*** Opening RECORDS FOR THIS TASK ***
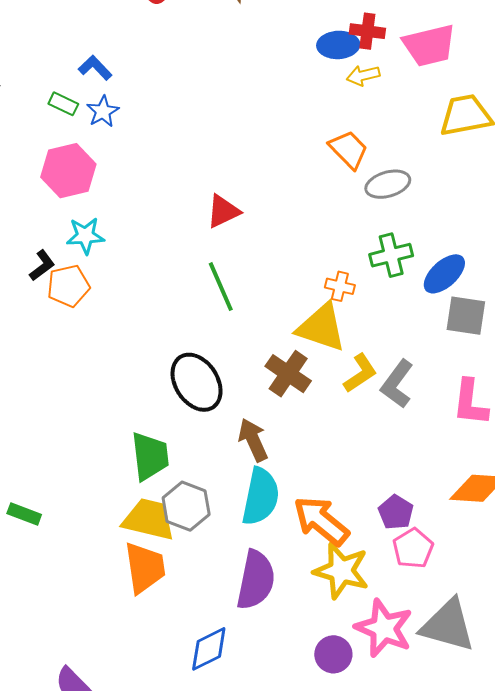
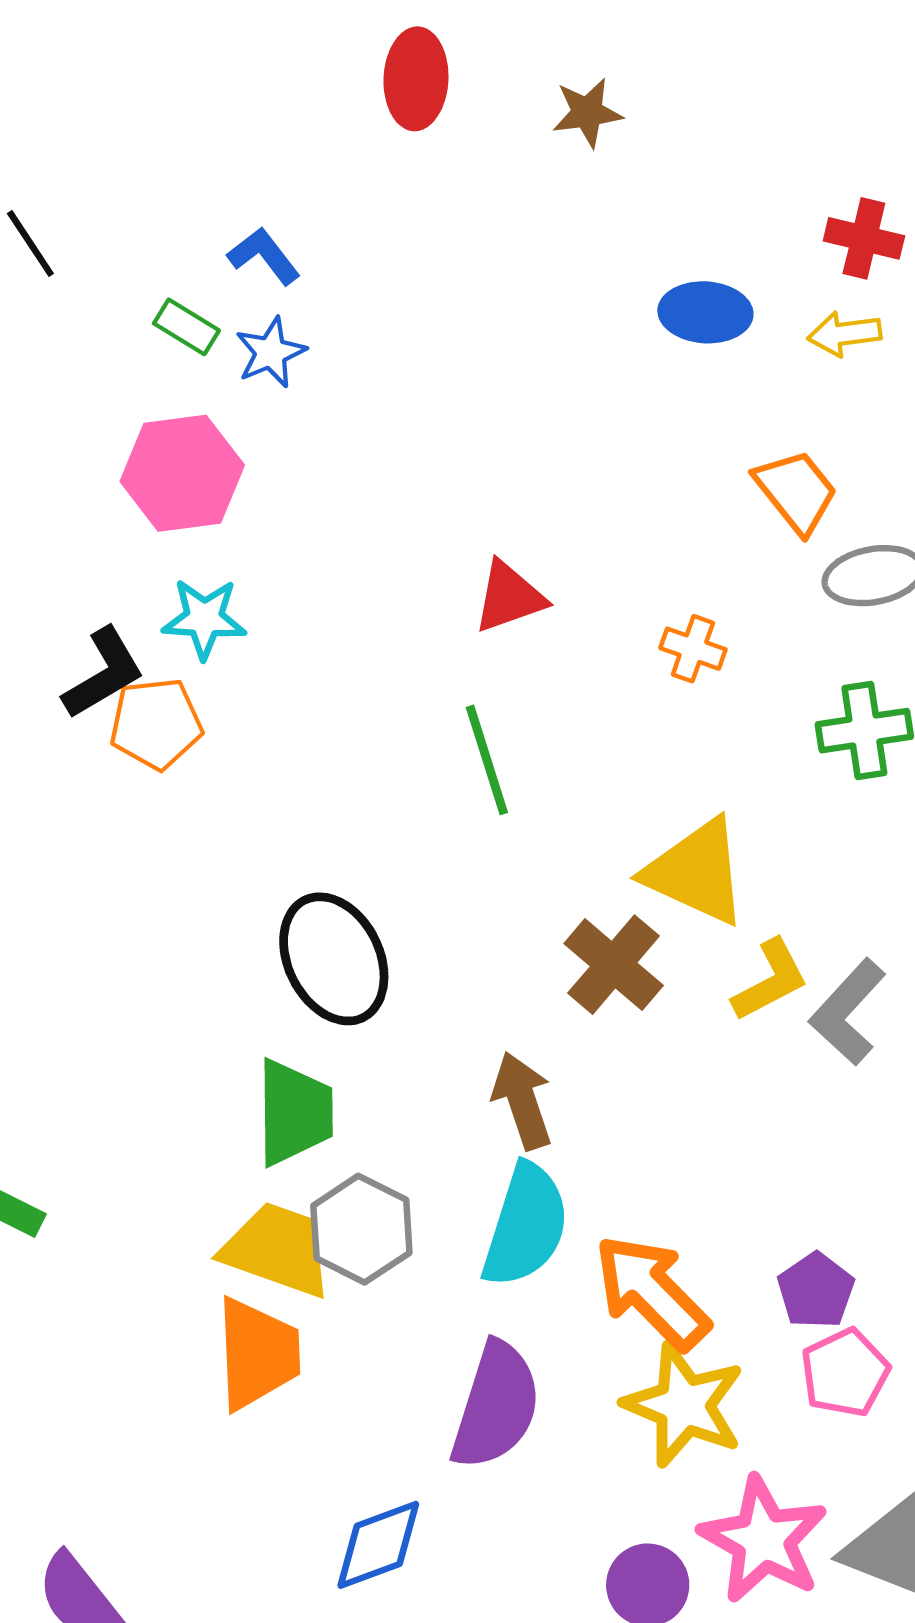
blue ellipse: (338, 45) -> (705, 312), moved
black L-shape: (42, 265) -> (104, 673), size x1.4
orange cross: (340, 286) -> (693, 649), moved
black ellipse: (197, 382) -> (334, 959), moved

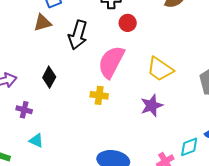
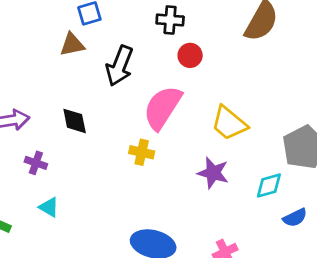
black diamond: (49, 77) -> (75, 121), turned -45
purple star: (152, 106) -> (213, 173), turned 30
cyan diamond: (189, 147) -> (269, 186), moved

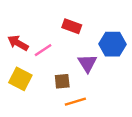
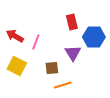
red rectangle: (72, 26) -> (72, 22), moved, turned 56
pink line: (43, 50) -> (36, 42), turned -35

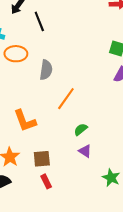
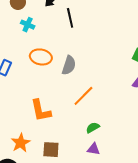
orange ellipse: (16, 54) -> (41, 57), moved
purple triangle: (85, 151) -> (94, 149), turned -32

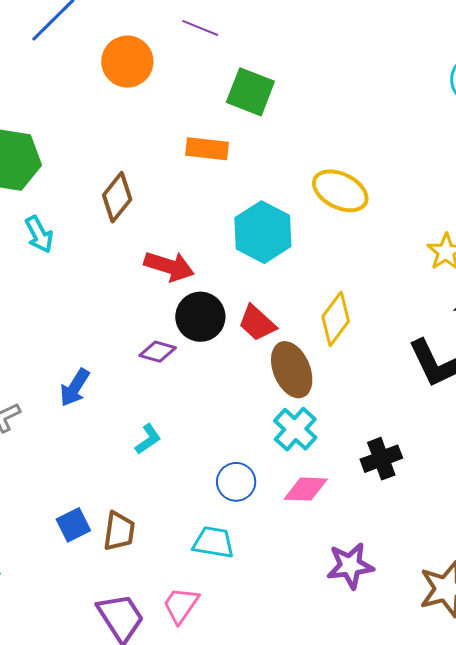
*** Closing RECORDS FOR THIS TASK ***
*** Opening RECORDS FOR THIS TASK ***
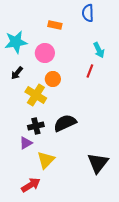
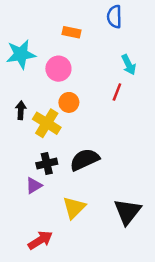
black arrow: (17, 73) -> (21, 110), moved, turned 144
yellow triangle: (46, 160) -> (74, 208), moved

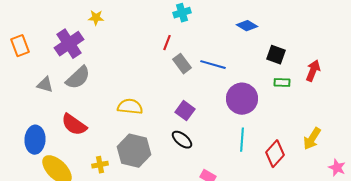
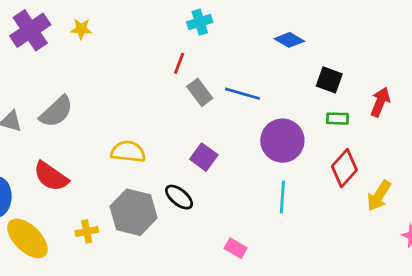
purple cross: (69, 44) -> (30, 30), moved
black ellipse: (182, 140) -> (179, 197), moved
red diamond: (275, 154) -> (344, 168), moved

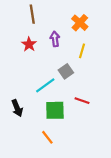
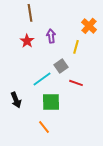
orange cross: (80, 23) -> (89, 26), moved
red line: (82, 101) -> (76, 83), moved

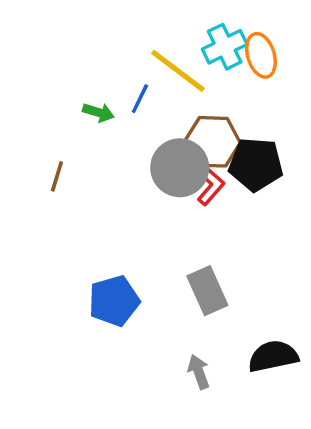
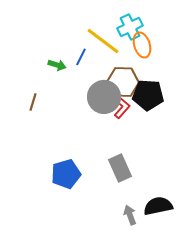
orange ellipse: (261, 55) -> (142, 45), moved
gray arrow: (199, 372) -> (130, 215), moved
*** Closing RECORDS FOR THIS TASK ***
> **DIRECTIONS**:
Using the data above, return the lines from the one holding "black L-shape: (42, 265)" through the one holding "cyan diamond: (189, 147) -> (269, 186), moved" exactly, but not the pictures.

> **OUTPUT FOR THIS EXERCISE**:
black L-shape: (42, 265) -> (104, 673), size x1.4
orange cross: (340, 286) -> (693, 649), moved
black ellipse: (197, 382) -> (334, 959), moved

black diamond: (49, 77) -> (75, 121), turned -45
purple star: (152, 106) -> (213, 173), turned 30
cyan diamond: (189, 147) -> (269, 186), moved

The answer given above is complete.